_Problem to solve_. What is the number of lines below that contain the word "centre"? Give only that number.

_Data block_.
* * * * * * *

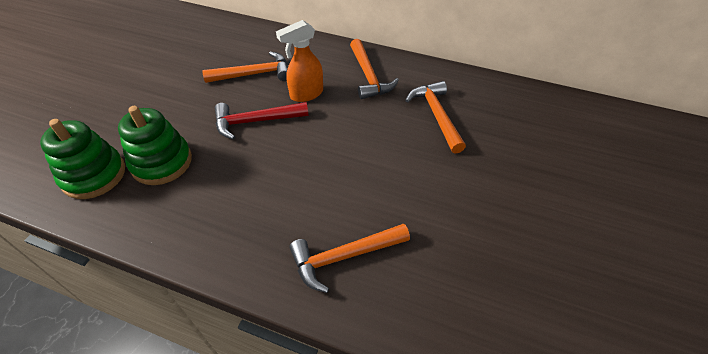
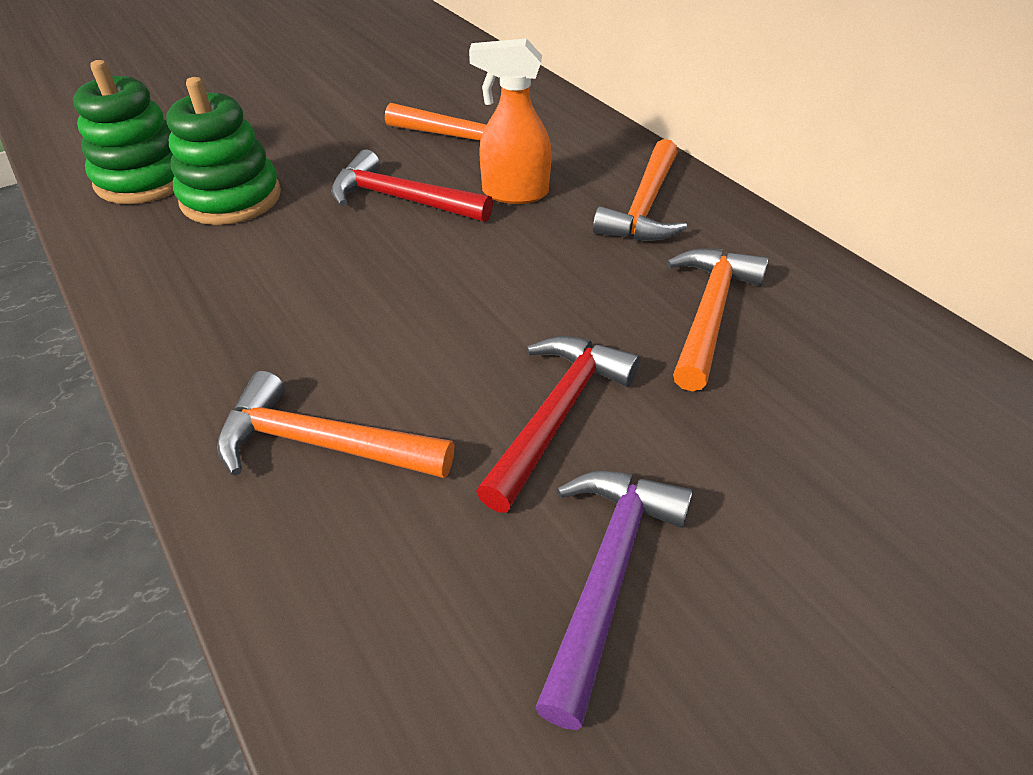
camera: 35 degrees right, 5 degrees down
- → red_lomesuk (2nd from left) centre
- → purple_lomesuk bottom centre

* * * * * * *

_Solution below_. 2